━━━ Source material

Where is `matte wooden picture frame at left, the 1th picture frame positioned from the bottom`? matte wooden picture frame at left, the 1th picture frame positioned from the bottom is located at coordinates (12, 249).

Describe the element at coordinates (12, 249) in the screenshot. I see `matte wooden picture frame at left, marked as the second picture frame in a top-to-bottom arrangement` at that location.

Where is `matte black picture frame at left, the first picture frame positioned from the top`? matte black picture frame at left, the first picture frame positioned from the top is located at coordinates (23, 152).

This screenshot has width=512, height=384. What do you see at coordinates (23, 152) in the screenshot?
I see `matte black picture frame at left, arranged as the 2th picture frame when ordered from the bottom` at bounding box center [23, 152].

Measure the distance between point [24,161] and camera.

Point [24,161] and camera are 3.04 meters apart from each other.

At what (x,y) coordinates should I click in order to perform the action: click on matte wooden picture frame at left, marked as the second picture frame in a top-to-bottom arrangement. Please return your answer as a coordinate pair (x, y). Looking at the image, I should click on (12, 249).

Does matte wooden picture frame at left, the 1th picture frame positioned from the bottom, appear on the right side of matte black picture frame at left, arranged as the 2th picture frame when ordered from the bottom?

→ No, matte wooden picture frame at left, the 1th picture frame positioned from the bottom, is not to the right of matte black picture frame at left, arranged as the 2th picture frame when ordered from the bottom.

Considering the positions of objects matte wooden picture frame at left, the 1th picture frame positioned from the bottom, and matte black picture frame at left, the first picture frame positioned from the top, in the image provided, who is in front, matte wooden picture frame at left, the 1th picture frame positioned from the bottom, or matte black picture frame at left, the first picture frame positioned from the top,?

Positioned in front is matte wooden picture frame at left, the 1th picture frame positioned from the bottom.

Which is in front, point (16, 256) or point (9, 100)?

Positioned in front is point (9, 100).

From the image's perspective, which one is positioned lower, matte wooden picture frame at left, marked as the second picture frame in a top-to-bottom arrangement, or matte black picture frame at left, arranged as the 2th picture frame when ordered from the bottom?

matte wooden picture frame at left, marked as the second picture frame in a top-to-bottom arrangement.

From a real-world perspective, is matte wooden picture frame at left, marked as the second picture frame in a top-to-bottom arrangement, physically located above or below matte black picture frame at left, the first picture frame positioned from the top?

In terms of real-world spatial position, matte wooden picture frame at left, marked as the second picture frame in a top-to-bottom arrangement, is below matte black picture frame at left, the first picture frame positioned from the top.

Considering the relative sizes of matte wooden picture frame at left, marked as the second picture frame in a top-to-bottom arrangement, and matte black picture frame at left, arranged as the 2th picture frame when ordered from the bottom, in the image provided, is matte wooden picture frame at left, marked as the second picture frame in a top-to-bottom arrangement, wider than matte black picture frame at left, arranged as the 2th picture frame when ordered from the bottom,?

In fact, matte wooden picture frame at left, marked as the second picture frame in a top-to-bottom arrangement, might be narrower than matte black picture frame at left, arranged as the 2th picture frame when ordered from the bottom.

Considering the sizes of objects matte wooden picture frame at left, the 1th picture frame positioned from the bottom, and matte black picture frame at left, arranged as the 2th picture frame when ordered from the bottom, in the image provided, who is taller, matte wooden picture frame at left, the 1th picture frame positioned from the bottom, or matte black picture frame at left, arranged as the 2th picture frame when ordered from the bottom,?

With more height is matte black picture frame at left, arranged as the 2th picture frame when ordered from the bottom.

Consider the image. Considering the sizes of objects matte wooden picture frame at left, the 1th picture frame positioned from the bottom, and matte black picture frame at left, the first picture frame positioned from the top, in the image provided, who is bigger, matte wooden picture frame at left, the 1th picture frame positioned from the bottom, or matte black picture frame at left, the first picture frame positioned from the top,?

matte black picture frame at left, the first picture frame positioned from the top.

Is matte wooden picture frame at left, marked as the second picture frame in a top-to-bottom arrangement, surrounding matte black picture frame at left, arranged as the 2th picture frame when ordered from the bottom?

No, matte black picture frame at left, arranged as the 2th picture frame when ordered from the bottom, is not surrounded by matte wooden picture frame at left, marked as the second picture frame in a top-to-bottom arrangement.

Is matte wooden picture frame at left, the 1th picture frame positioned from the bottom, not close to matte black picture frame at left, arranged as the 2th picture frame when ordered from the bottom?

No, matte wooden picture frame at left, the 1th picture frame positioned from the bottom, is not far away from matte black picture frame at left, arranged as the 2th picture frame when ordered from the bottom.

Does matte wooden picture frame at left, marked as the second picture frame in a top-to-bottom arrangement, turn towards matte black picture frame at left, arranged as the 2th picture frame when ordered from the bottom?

━━━━━━
━━━ Source material

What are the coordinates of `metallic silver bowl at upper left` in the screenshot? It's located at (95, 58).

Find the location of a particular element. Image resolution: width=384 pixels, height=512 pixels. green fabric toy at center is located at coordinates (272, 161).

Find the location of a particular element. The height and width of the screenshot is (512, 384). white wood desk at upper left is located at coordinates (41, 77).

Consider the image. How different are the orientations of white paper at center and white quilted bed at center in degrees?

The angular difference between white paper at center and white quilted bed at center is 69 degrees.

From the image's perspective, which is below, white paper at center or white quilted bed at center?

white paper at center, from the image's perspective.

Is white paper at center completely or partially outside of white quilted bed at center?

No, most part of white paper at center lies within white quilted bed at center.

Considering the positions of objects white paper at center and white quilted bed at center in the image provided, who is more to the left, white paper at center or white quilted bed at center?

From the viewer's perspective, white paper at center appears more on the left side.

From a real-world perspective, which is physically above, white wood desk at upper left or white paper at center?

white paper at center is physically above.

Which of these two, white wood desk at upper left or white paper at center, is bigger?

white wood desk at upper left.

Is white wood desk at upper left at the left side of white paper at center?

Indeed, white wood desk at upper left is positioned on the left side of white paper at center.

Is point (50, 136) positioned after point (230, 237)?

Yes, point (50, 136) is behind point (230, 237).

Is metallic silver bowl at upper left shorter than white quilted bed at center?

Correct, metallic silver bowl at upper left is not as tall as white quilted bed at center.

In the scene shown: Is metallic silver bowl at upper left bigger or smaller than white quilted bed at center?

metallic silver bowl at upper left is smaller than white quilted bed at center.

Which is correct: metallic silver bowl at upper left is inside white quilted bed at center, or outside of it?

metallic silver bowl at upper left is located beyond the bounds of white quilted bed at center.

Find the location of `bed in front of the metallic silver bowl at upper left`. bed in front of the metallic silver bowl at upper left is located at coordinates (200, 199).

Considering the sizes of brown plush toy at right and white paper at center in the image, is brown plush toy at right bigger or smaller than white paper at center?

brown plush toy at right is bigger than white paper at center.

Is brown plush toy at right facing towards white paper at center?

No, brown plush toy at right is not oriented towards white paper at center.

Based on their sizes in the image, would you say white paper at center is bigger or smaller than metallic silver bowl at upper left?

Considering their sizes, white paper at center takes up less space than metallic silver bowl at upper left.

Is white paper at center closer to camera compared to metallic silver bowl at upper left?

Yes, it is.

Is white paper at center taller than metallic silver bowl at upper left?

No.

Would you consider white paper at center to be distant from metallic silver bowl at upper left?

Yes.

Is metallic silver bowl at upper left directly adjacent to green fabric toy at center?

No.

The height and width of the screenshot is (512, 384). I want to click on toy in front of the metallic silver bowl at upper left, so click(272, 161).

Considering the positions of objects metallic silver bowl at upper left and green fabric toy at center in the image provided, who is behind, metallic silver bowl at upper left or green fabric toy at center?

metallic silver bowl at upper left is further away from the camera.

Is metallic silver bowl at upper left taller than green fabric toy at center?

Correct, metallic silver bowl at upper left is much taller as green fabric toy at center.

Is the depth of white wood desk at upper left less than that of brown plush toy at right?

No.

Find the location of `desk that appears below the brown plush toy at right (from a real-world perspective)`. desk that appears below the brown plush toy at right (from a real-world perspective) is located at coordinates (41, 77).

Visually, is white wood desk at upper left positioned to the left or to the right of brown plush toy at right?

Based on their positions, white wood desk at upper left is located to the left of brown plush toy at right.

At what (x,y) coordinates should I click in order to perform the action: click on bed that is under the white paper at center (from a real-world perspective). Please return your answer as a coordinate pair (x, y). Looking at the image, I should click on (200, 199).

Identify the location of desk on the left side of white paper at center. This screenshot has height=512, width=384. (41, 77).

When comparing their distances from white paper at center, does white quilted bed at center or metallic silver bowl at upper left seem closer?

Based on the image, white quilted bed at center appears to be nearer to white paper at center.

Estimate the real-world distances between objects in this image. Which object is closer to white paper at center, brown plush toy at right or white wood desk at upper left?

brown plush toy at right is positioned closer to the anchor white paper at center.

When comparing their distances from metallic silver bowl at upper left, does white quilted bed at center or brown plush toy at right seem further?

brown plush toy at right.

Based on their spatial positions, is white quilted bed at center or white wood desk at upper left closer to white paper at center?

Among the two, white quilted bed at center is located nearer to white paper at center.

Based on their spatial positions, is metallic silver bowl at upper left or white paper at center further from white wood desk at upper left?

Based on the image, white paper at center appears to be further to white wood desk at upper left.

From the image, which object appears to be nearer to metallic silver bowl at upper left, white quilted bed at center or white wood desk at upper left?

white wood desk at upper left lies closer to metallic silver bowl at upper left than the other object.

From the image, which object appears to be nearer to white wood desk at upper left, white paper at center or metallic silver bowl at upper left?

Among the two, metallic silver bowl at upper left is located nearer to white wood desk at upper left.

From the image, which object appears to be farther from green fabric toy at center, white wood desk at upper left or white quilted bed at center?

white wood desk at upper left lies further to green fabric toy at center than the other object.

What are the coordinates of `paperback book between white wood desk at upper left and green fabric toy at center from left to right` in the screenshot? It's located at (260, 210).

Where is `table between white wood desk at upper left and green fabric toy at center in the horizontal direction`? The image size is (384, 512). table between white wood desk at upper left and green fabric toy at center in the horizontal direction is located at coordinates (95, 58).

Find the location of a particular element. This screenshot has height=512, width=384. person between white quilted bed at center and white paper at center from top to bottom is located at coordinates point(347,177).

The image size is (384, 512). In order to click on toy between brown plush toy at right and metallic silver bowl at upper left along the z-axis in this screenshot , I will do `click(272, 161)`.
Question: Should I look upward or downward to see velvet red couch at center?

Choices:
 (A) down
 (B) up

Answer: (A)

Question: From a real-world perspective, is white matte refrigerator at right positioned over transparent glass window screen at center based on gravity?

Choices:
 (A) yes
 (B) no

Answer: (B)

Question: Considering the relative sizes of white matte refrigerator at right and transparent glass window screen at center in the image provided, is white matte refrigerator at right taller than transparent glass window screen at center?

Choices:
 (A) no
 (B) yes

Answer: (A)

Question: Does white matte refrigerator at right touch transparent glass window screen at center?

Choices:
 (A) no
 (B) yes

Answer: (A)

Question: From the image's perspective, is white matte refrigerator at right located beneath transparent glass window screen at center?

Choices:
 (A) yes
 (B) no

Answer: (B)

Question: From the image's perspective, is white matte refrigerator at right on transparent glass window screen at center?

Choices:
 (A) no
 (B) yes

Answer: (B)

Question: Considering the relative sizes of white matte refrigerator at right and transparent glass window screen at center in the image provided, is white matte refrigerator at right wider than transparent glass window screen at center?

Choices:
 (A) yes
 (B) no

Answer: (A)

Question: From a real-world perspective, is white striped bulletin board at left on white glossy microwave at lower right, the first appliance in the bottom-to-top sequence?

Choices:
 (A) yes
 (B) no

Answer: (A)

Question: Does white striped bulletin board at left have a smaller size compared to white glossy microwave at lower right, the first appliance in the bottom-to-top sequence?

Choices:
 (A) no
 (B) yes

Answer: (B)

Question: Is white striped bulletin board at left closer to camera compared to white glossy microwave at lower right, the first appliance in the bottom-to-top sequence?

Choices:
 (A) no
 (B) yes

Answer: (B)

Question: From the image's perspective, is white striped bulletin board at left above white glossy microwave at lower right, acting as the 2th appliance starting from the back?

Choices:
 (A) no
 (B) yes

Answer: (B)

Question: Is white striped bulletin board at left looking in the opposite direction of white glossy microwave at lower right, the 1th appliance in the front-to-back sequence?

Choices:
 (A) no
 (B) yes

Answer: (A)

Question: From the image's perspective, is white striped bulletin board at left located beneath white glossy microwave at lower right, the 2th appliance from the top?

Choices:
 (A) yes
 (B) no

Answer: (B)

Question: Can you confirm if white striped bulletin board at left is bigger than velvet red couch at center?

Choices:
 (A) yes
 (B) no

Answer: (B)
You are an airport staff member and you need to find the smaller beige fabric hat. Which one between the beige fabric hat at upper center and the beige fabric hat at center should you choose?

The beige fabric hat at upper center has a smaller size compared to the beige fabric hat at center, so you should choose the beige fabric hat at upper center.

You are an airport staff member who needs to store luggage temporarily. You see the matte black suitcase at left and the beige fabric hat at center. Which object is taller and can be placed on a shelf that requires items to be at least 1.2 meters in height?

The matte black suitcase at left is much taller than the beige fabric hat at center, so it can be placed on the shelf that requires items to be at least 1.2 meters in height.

━━━━━━

[Prompt] In the listing, substitute "oak" for "wooden" and leave everything else unchanged. Give back only the lines from the line with "Describe the element" up to and including the line with "right of matte".

[Exercise answer]
Describe the element at coordinates (12, 249) in the screenshot. I see `matte oak picture frame at left, marked as the second picture frame in a top-to-bottom arrangement` at that location.

Where is `matte black picture frame at left, the first picture frame positioned from the top`? matte black picture frame at left, the first picture frame positioned from the top is located at coordinates (23, 152).

This screenshot has width=512, height=384. What do you see at coordinates (23, 152) in the screenshot?
I see `matte black picture frame at left, arranged as the 2th picture frame when ordered from the bottom` at bounding box center [23, 152].

Measure the distance between point [24,161] and camera.

Point [24,161] and camera are 3.04 meters apart from each other.

At what (x,y) coordinates should I click in order to perform the action: click on matte oak picture frame at left, marked as the second picture frame in a top-to-bottom arrangement. Please return your answer as a coordinate pair (x, y). Looking at the image, I should click on (12, 249).

Does matte oak picture frame at left, the 1th picture frame positioned from the bottom, appear on the right side of matte black picture frame at left, arranged as the 2th picture frame when ordered from the bottom?

→ No, matte oak picture frame at left, the 1th picture frame positioned from the bottom, is not to the right of matte black picture frame at left, arranged as the 2th picture frame when ordered from the bottom.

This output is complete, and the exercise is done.